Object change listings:
^^^^^^^^^^^^^^^^

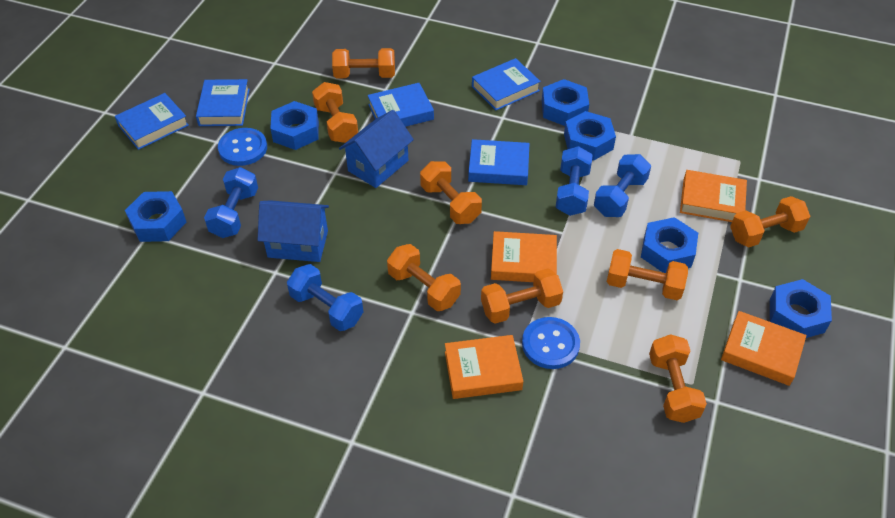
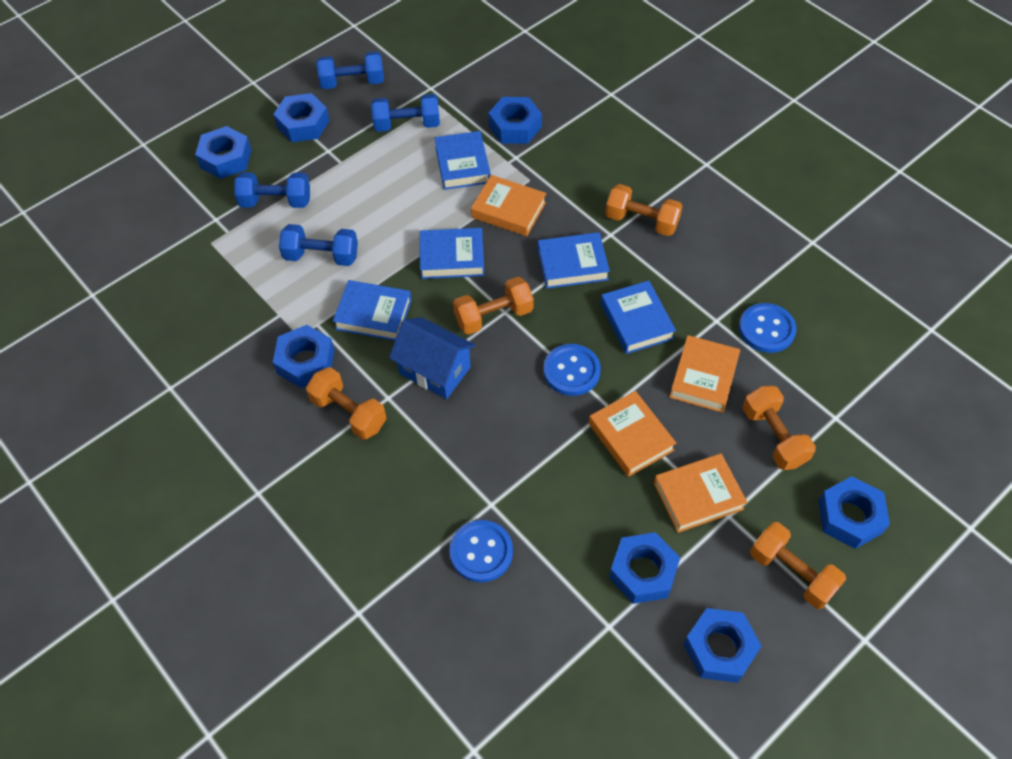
blue button: 2 -> 3
blue house: 2 -> 1
blue nut: 6 -> 7
orange dumbbell: 8 -> 5

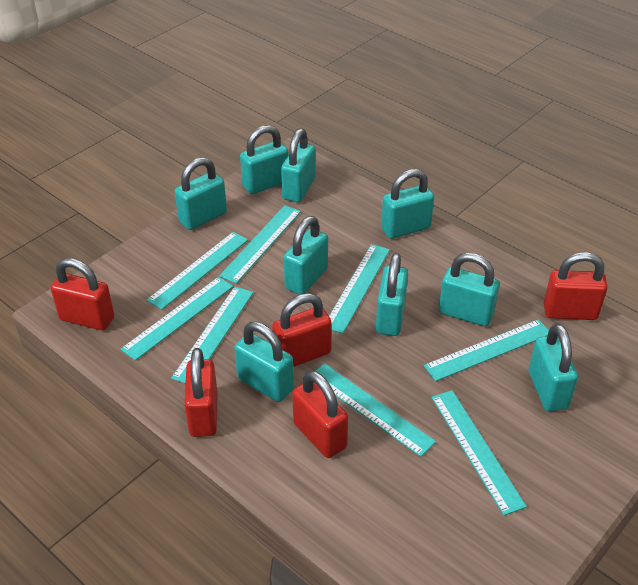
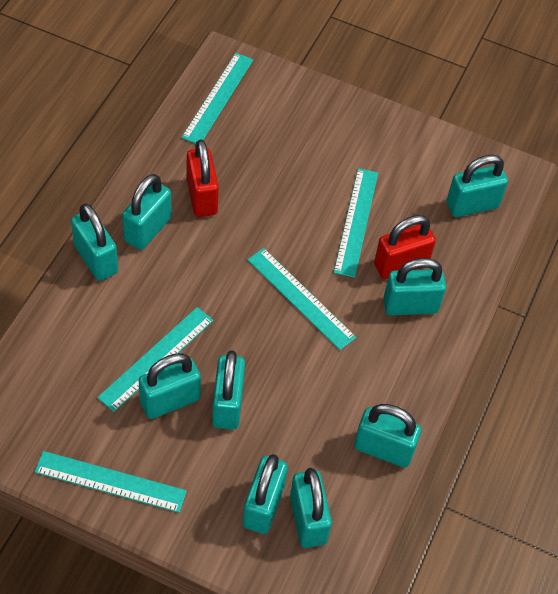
red padlock: 5 -> 2
turquoise ruler: 8 -> 5

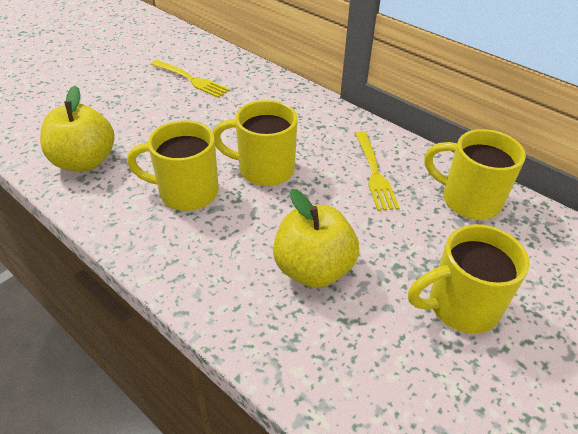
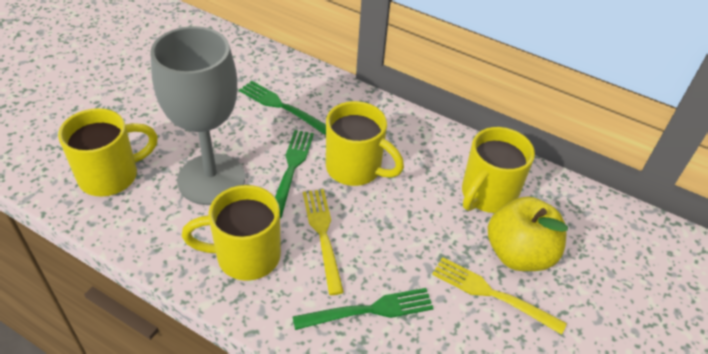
green fork: 0 -> 3
grey goblet: 0 -> 1
yellow apple: 2 -> 1

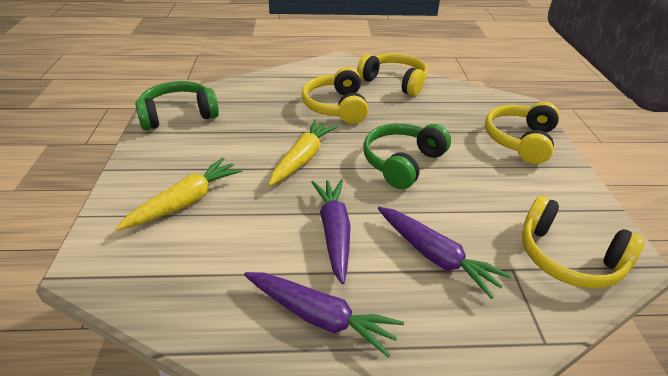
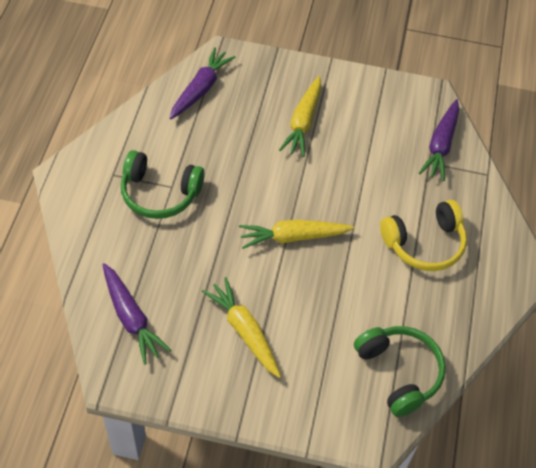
yellow carrot: 2 -> 3
yellow headphones: 4 -> 1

^^^^^^^^^^^^^^^^

What to do -
Retype, exactly as written, each line from the one containing "turquoise ruler: 8 -> 5" through the end of the data above, and leave out every picture.

Expected answer -
turquoise ruler: 8 -> 5

green fork: 0 -> 3
grey goblet: 0 -> 1
yellow apple: 2 -> 1

yellow carrot: 2 -> 3
yellow headphones: 4 -> 1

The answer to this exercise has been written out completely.